▶ **Your goal**
Set down exactly the lines below between the line holding "none -> brown brick B11 level 1" and the line holding "none -> red brick I1:J1 level 1", inclusive; no other line belongs in the answer.
Dataset extract Block Start
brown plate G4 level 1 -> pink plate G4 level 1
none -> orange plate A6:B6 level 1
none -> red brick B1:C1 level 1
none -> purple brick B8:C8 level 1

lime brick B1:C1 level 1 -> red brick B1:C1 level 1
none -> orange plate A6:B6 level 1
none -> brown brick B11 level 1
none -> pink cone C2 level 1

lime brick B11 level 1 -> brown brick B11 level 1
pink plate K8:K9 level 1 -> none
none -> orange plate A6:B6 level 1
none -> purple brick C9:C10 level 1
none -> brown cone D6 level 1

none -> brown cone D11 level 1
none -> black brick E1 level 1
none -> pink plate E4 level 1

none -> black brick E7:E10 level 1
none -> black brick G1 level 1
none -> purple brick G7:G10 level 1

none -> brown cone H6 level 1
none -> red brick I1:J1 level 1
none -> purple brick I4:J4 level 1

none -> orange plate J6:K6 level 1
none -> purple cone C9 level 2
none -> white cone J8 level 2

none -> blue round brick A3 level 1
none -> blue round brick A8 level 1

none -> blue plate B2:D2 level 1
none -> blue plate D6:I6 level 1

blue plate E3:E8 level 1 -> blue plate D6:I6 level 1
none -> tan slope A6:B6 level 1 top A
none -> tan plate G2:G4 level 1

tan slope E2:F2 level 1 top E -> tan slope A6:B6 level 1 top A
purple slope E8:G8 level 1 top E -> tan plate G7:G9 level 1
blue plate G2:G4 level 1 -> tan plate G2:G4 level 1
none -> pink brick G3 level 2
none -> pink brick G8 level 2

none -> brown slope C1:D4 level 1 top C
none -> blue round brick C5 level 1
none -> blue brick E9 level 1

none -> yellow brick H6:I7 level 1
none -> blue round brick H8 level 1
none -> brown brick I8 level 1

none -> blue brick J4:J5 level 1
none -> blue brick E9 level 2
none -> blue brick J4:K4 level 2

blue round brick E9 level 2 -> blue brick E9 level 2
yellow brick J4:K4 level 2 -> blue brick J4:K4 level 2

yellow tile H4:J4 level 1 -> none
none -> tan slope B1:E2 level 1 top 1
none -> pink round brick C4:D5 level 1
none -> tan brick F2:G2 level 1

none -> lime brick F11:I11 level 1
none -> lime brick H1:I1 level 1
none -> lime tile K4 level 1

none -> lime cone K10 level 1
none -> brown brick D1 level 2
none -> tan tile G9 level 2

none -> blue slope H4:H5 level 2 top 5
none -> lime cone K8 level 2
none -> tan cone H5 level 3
Dataset extract Block End
▶ **Result of the task**
none -> brown brick B11 level 1
none -> pink cone C2 level 1

lime brick B11 level 1 -> brown brick B11 level 1
pink plate K8:K9 level 1 -> none
none -> orange plate A6:B6 level 1
none -> purple brick C9:C10 level 1
none -> brown cone D6 level 1

none -> brown cone D11 level 1
none -> black brick E1 level 1
none -> pink plate E4 level 1

none -> black brick E7:E10 level 1
none -> black brick G1 level 1
none -> purple brick G7:G10 level 1

none -> brown cone H6 level 1
none -> red brick I1:J1 level 1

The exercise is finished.